Object change descriptions:
■ ■ ■ ■ ■ ■ ■

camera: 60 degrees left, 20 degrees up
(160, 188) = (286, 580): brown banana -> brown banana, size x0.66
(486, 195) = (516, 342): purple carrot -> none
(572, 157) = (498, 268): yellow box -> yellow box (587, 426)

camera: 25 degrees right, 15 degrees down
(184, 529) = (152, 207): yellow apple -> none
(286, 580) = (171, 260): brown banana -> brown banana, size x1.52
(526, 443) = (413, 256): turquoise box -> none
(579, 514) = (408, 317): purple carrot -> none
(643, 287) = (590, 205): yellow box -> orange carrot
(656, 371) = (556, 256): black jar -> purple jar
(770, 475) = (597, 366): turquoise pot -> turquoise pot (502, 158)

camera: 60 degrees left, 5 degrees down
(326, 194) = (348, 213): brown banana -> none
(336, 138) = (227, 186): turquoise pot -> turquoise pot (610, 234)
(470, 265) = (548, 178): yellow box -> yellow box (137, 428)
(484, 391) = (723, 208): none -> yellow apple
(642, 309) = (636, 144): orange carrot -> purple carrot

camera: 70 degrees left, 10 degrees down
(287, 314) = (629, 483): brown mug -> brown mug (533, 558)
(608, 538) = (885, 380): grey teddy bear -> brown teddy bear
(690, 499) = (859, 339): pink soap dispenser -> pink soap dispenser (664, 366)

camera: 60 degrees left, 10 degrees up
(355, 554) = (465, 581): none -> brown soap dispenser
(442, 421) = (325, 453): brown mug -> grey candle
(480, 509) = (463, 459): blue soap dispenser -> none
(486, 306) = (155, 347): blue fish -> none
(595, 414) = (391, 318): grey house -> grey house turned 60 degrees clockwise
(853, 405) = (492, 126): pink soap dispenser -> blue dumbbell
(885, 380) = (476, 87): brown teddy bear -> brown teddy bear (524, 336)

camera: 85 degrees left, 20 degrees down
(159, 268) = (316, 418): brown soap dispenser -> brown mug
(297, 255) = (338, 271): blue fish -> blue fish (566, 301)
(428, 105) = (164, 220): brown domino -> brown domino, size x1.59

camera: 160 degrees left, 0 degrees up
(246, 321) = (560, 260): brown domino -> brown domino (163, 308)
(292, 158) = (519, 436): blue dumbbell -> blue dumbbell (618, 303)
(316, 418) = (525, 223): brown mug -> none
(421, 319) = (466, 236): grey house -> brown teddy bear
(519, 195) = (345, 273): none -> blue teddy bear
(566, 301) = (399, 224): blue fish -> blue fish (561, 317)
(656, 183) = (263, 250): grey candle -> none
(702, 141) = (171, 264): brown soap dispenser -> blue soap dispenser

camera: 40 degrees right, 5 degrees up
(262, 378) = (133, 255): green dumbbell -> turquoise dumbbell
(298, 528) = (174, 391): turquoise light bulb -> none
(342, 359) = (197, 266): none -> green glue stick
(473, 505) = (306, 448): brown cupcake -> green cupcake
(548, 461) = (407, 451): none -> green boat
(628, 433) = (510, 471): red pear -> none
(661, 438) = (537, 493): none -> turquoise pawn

■ ■ ■ ■ ■ ■ ■

Your goal:
The entire set of entries, and nothing else, should be set down exactly.

Exercise output:
camera: 60 degrees left, 20 degrees up
(160, 188) = (286, 580): brown banana -> brown banana, size x0.66
(486, 195) = (516, 342): purple carrot -> none
(572, 157) = (498, 268): yellow box -> yellow box (587, 426)

camera: 25 degrees right, 15 degrees down
(184, 529) = (152, 207): yellow apple -> none
(286, 580) = (171, 260): brown banana -> brown banana, size x1.52
(526, 443) = (413, 256): turquoise box -> none
(579, 514) = (408, 317): purple carrot -> none
(643, 287) = (590, 205): yellow box -> orange carrot
(656, 371) = (556, 256): black jar -> purple jar
(770, 475) = (597, 366): turquoise pot -> turquoise pot (502, 158)

camera: 60 degrees left, 5 degrees down
(326, 194) = (348, 213): brown banana -> none
(336, 138) = (227, 186): turquoise pot -> turquoise pot (610, 234)
(470, 265) = (548, 178): yellow box -> yellow box (137, 428)
(484, 391) = (723, 208): none -> yellow apple
(642, 309) = (636, 144): orange carrot -> purple carrot

camera: 70 degrees left, 10 degrees down
(287, 314) = (629, 483): brown mug -> brown mug (533, 558)
(608, 538) = (885, 380): grey teddy bear -> brown teddy bear
(690, 499) = (859, 339): pink soap dispenser -> pink soap dispenser (664, 366)

camera: 60 degrees left, 10 degrees up
(355, 554) = (465, 581): none -> brown soap dispenser
(442, 421) = (325, 453): brown mug -> grey candle
(480, 509) = (463, 459): blue soap dispenser -> none
(486, 306) = (155, 347): blue fish -> none
(595, 414) = (391, 318): grey house -> grey house turned 60 degrees clockwise
(853, 405) = (492, 126): pink soap dispenser -> blue dumbbell
(885, 380) = (476, 87): brown teddy bear -> brown teddy bear (524, 336)

camera: 85 degrees left, 20 degrees down
(159, 268) = (316, 418): brown soap dispenser -> brown mug
(297, 255) = (338, 271): blue fish -> blue fish (566, 301)
(428, 105) = (164, 220): brown domino -> brown domino, size x1.59

camera: 160 degrees left, 0 degrees up
(246, 321) = (560, 260): brown domino -> brown domino (163, 308)
(292, 158) = (519, 436): blue dumbbell -> blue dumbbell (618, 303)
(316, 418) = (525, 223): brown mug -> none
(421, 319) = (466, 236): grey house -> brown teddy bear
(519, 195) = (345, 273): none -> blue teddy bear
(566, 301) = (399, 224): blue fish -> blue fish (561, 317)
(656, 183) = (263, 250): grey candle -> none
(702, 141) = (171, 264): brown soap dispenser -> blue soap dispenser

camera: 40 degrees right, 5 degrees up
(262, 378) = (133, 255): green dumbbell -> turquoise dumbbell
(298, 528) = (174, 391): turquoise light bulb -> none
(342, 359) = (197, 266): none -> green glue stick
(473, 505) = (306, 448): brown cupcake -> green cupcake
(548, 461) = (407, 451): none -> green boat
(628, 433) = (510, 471): red pear -> none
(661, 438) = (537, 493): none -> turquoise pawn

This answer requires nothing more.